RECORDS PROVIDED:
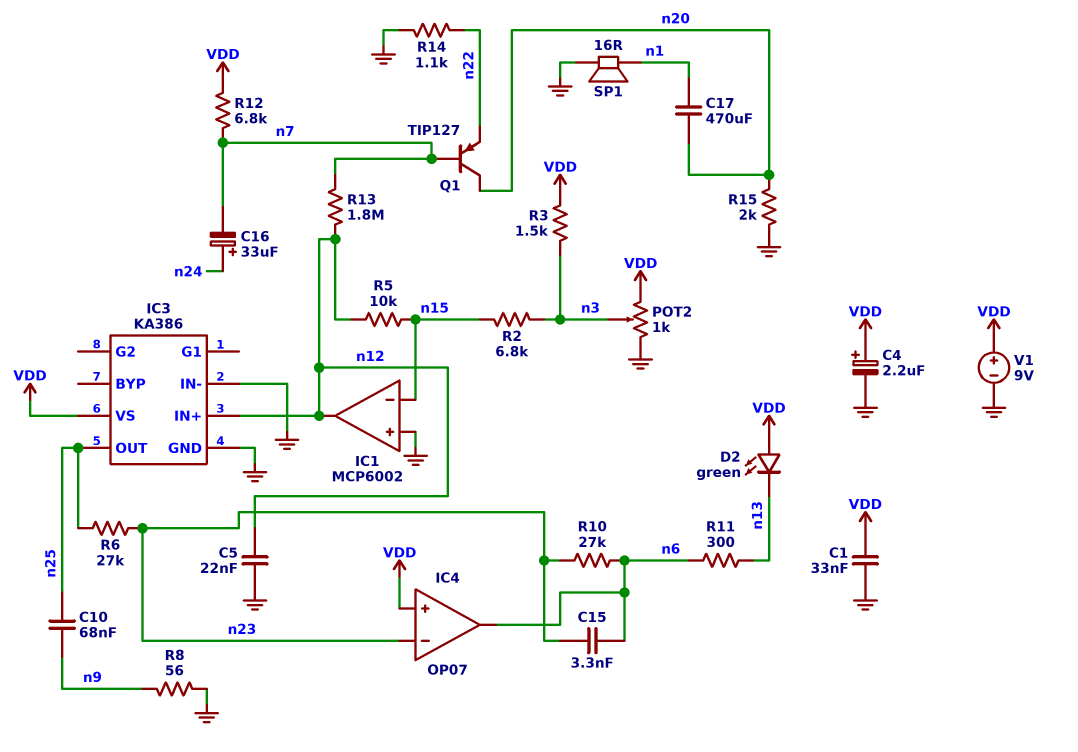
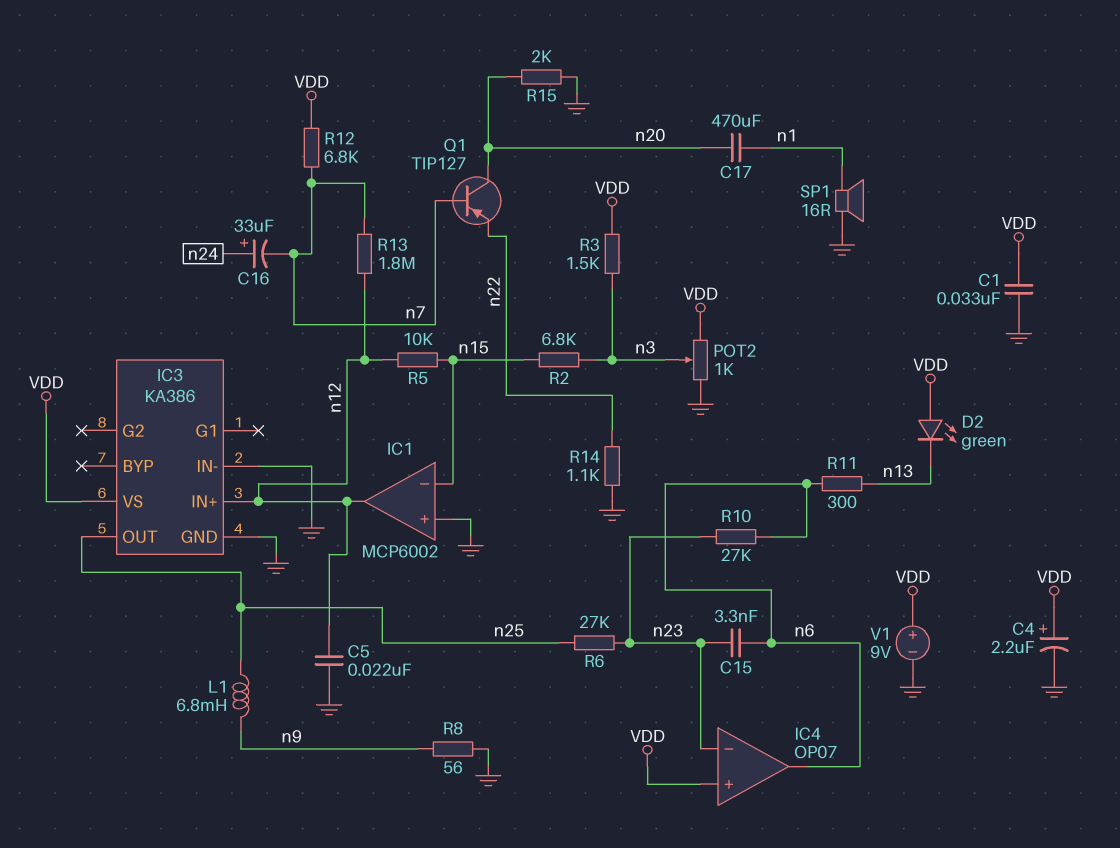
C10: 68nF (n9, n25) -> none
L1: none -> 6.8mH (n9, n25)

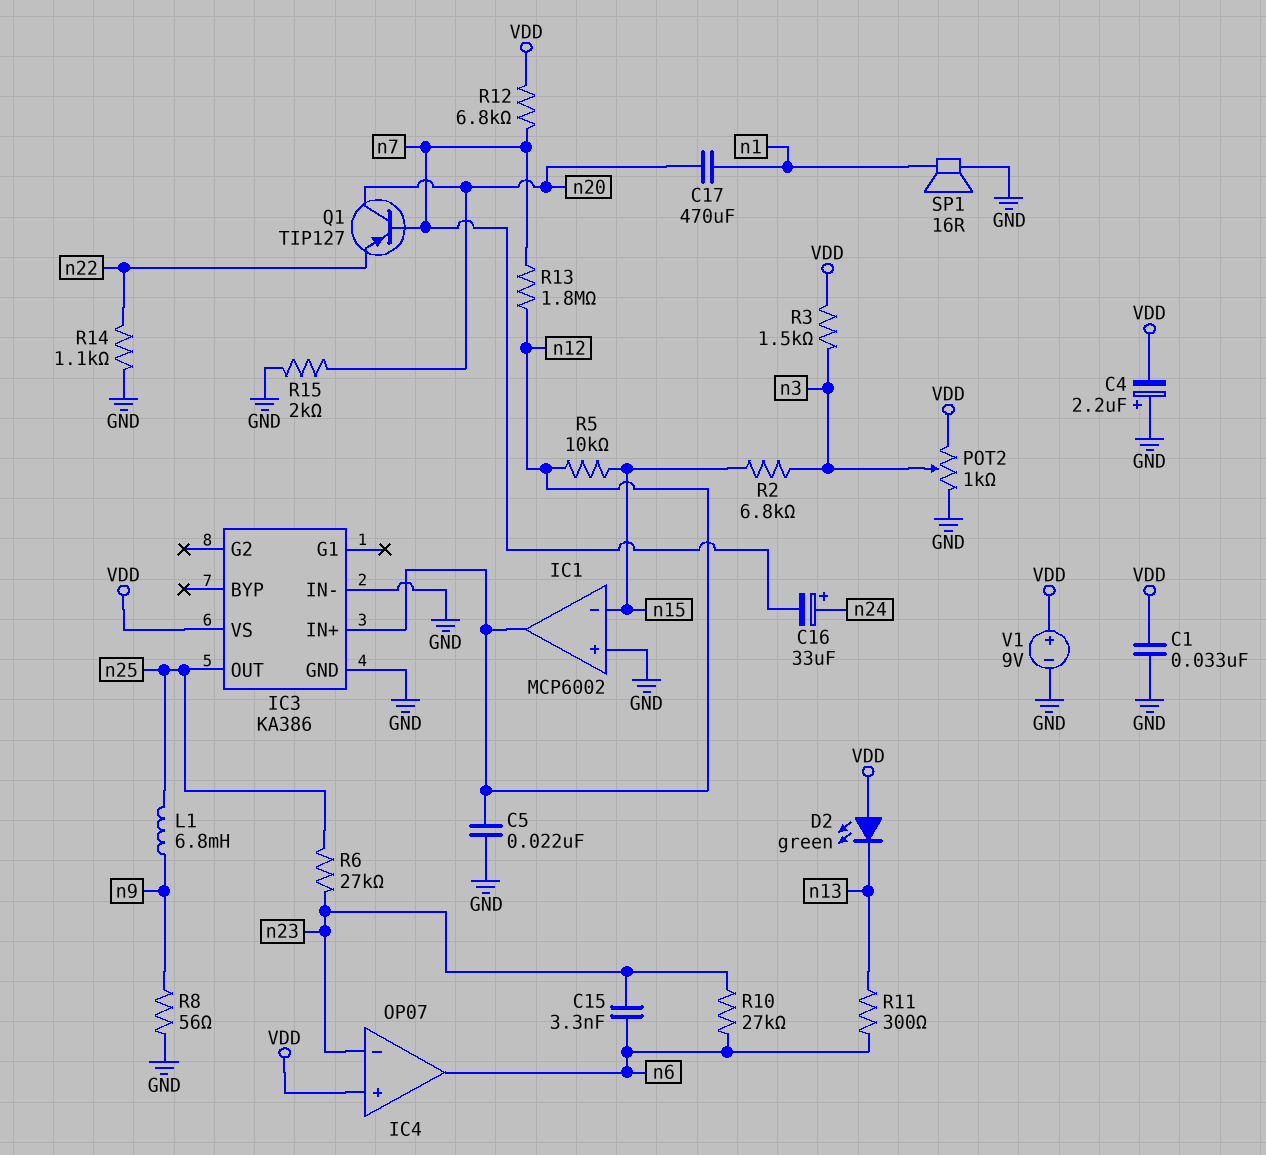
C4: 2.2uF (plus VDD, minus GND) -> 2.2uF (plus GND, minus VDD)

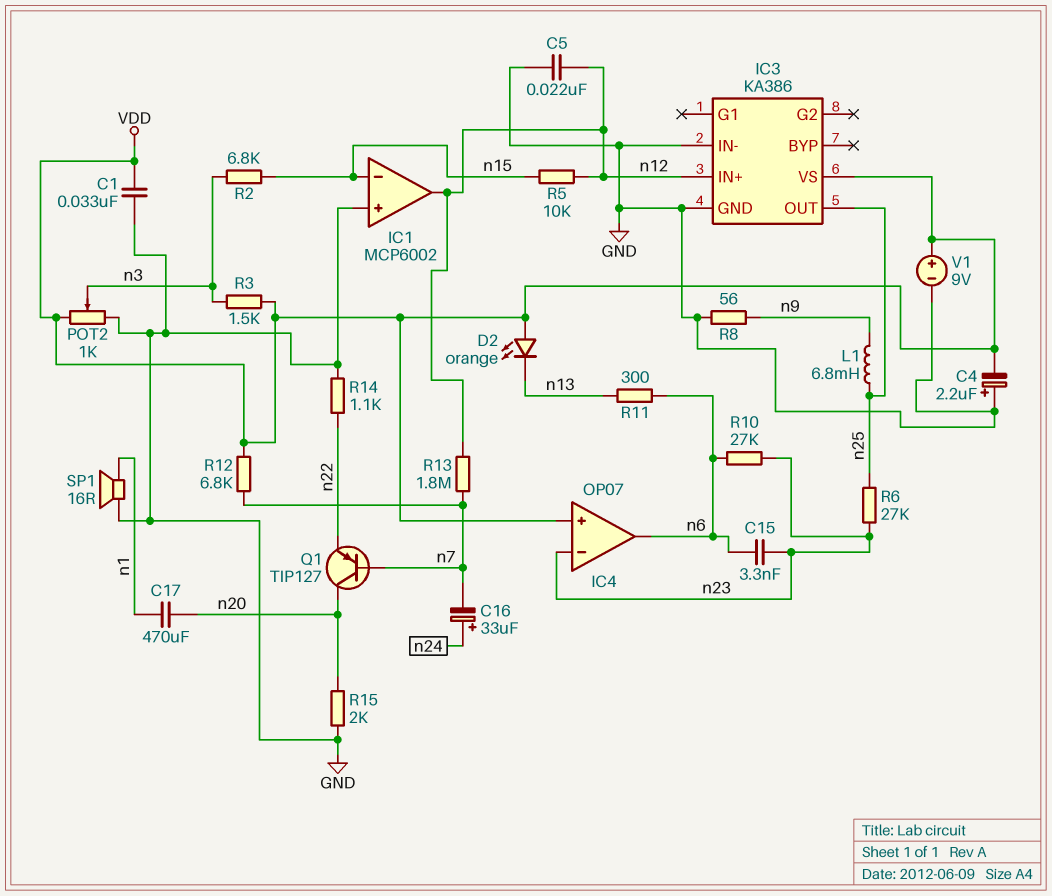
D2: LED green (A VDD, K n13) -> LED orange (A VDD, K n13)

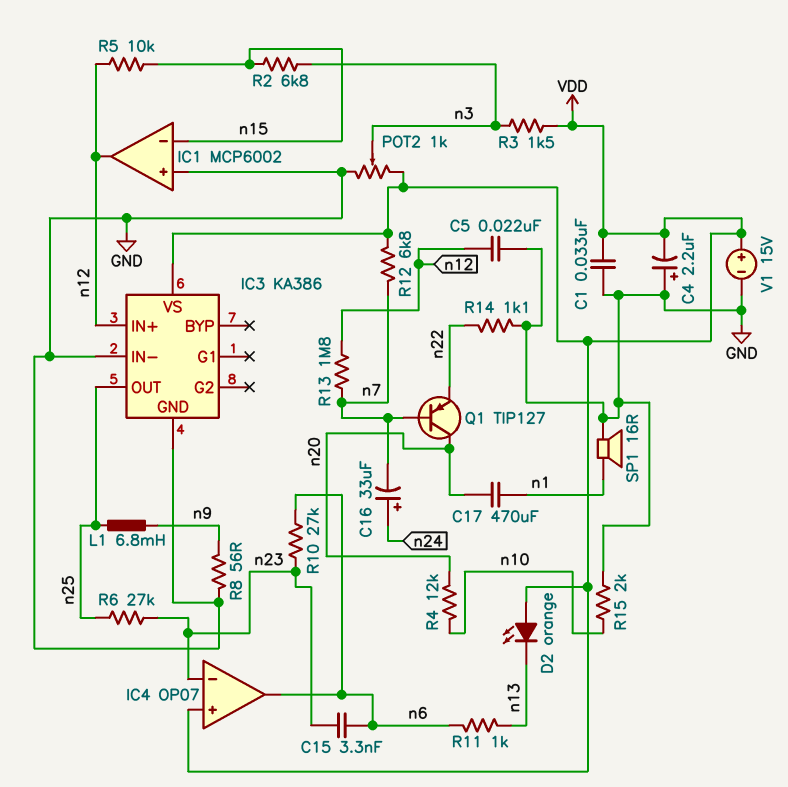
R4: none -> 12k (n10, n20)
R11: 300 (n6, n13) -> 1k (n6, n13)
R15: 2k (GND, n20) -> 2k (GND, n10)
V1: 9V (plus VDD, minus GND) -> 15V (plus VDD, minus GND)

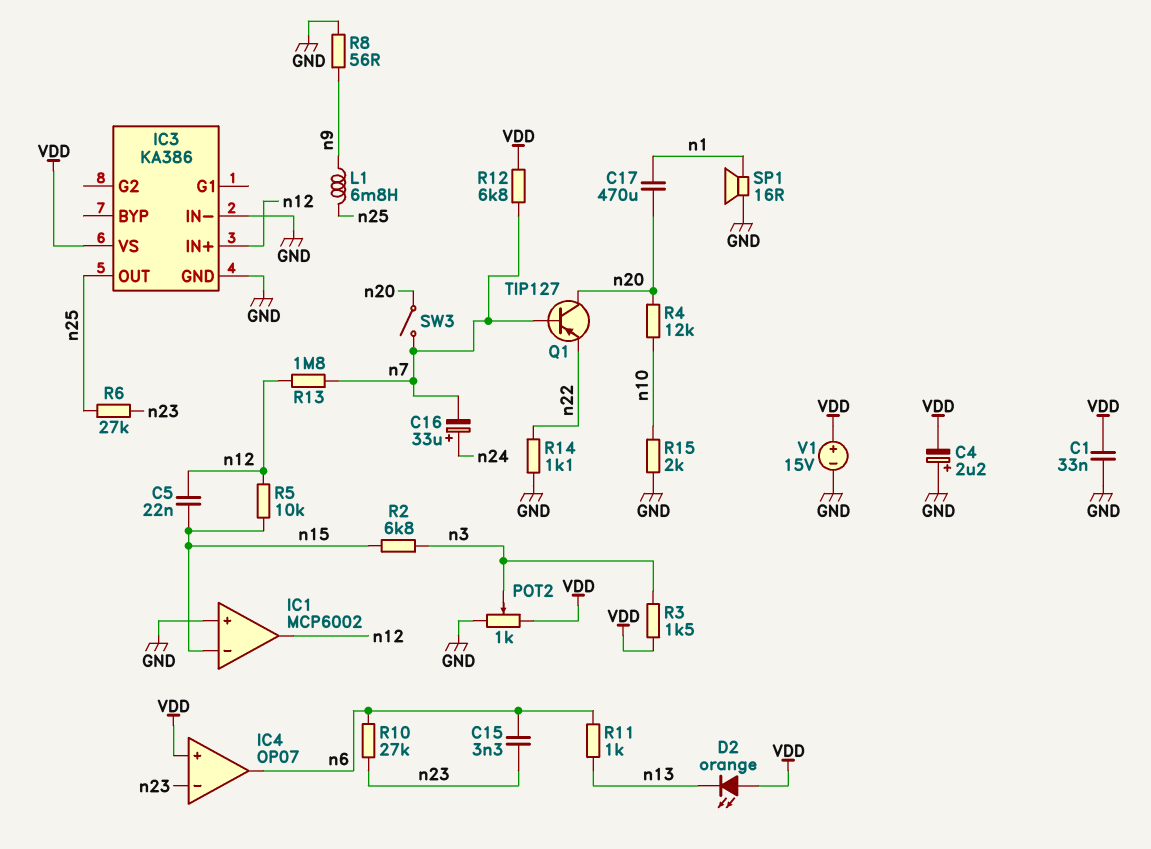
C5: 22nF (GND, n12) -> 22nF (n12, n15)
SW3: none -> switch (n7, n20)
* * *
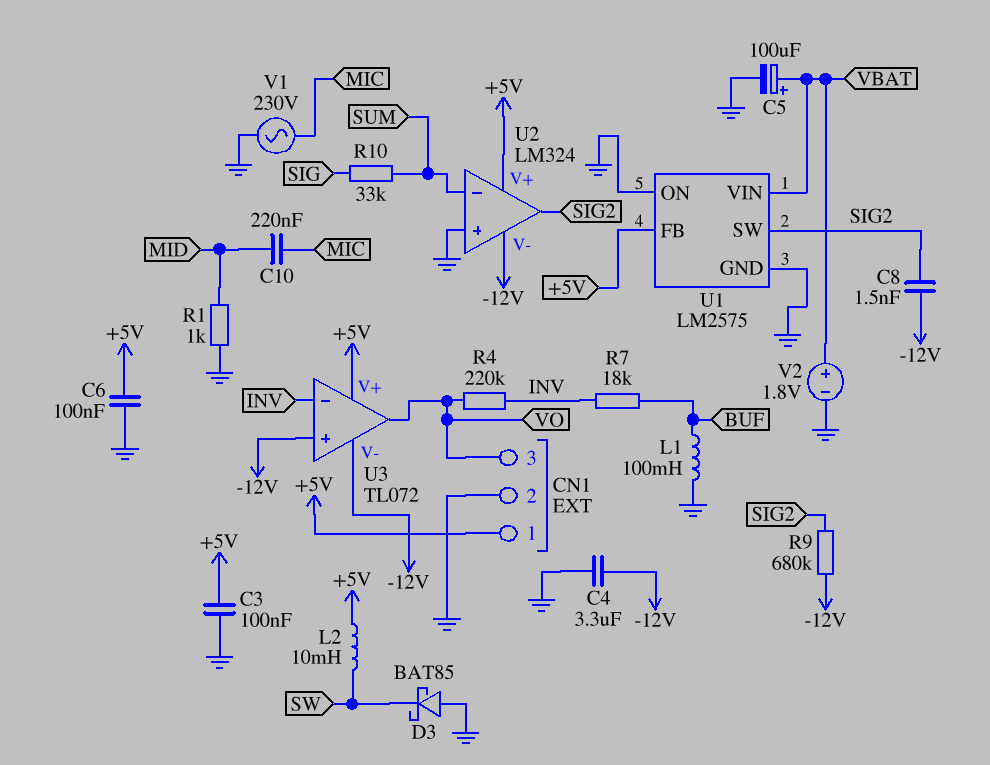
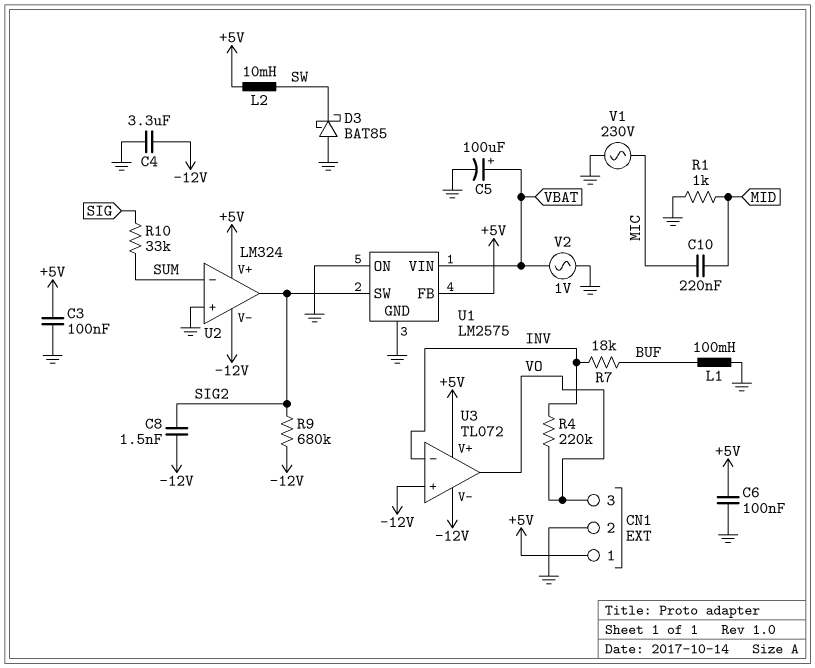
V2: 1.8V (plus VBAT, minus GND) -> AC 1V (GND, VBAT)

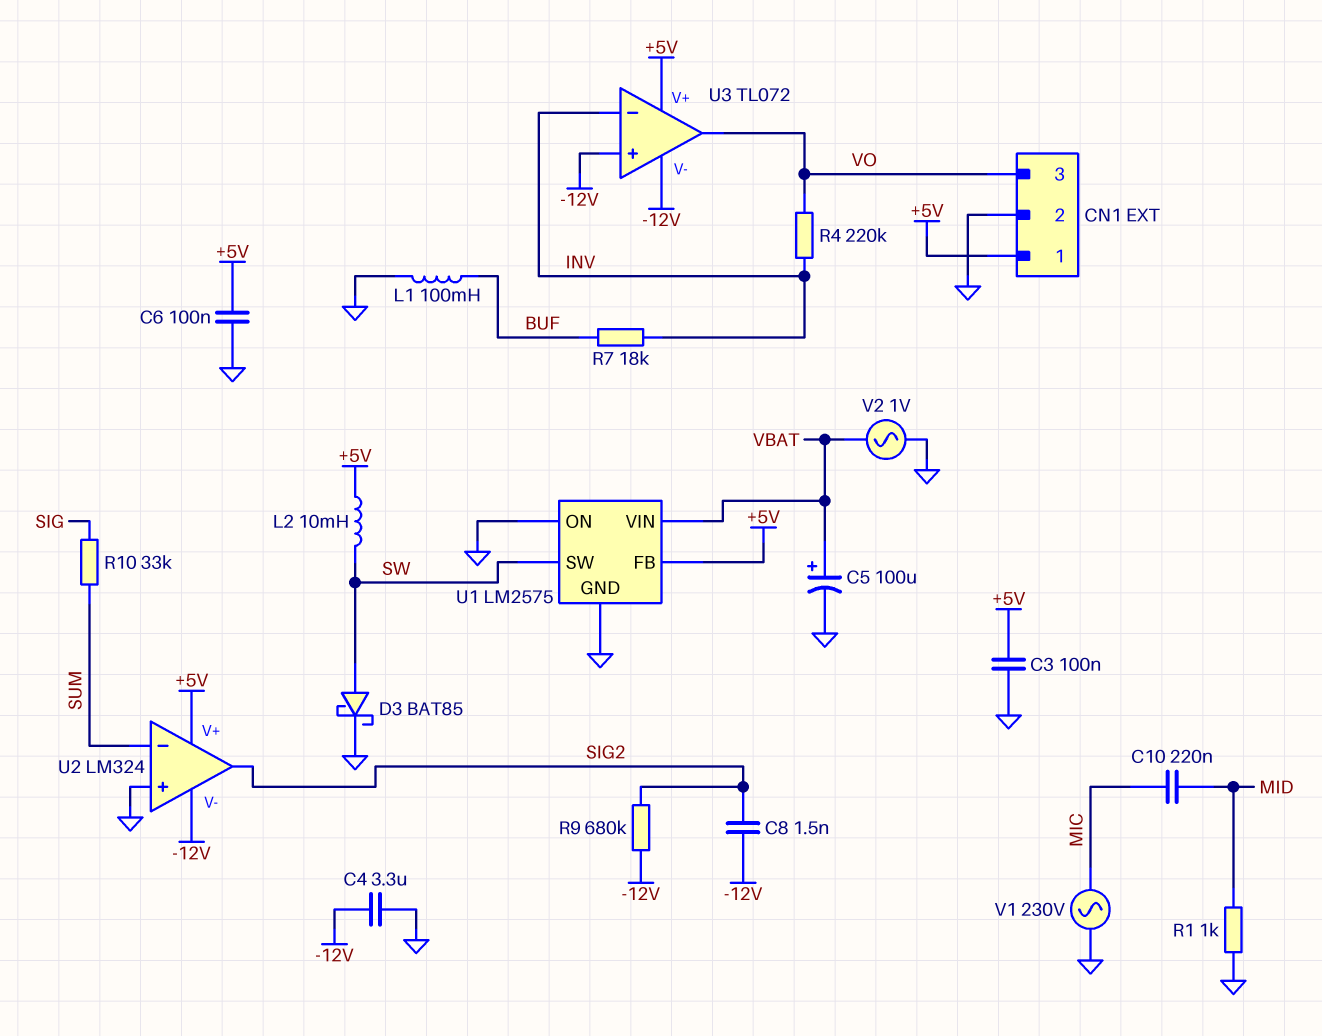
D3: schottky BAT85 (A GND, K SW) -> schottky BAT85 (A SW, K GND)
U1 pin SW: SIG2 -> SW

DESCRIPTION OF THE TASK: Return the material from the line containing "C10: 68nF (n9, n25) -> none" through the line containing "SW3: none -> switch (n7, n20)", exactly and in full, but without its pictures.

THE ANSWER:
C10: 68nF (n9, n25) -> none
L1: none -> 6.8mH (n9, n25)

C4: 2.2uF (plus VDD, minus GND) -> 2.2uF (plus GND, minus VDD)

D2: LED green (A VDD, K n13) -> LED orange (A VDD, K n13)

R4: none -> 12k (n10, n20)
R11: 300 (n6, n13) -> 1k (n6, n13)
R15: 2k (GND, n20) -> 2k (GND, n10)
V1: 9V (plus VDD, minus GND) -> 15V (plus VDD, minus GND)

C5: 22nF (GND, n12) -> 22nF (n12, n15)
SW3: none -> switch (n7, n20)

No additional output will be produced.